■ Work order: Lines before the one containing "change=appeared; new=snow-white plant" are left out; copy that line and every later line through the end of the data exactly.

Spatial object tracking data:
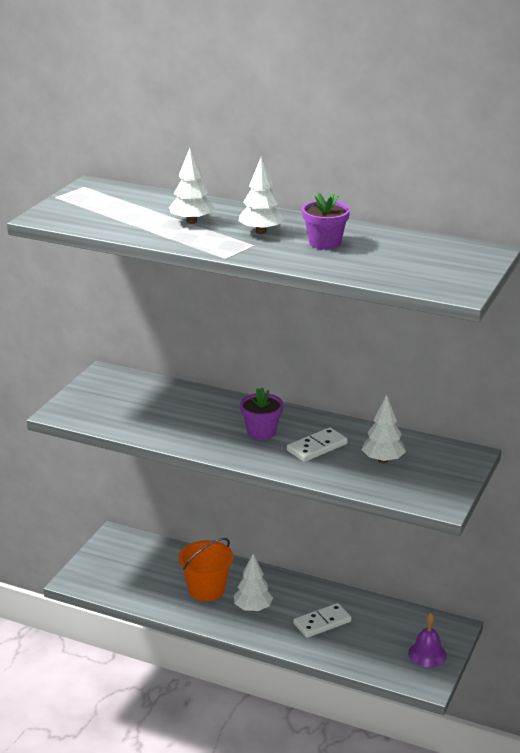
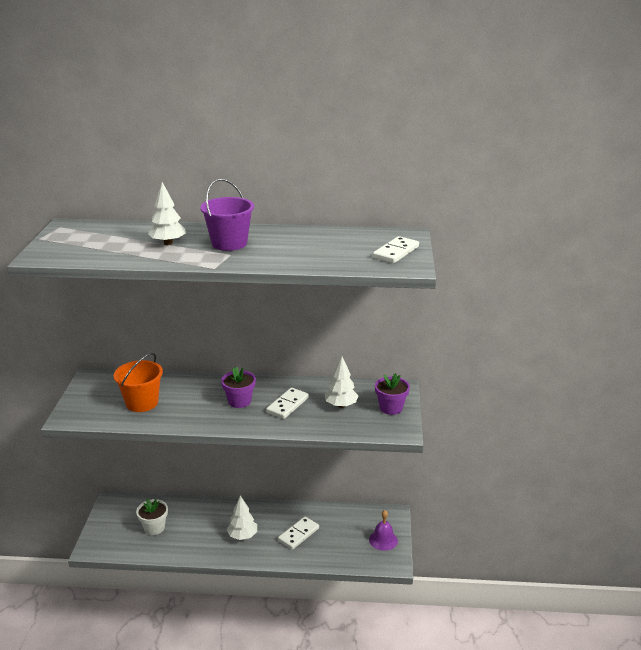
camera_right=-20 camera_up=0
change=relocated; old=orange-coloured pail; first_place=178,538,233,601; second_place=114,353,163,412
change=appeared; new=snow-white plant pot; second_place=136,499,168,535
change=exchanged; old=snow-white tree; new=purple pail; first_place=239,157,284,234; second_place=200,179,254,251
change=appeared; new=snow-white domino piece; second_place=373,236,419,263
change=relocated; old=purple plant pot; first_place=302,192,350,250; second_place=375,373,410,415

■ Answer to the problem:
change=appeared; new=snow-white plant pot; second_place=136,499,168,535
change=exchanged; old=snow-white tree; new=purple pail; first_place=239,157,284,234; second_place=200,179,254,251
change=appeared; new=snow-white domino piece; second_place=373,236,419,263
change=relocated; old=purple plant pot; first_place=302,192,350,250; second_place=375,373,410,415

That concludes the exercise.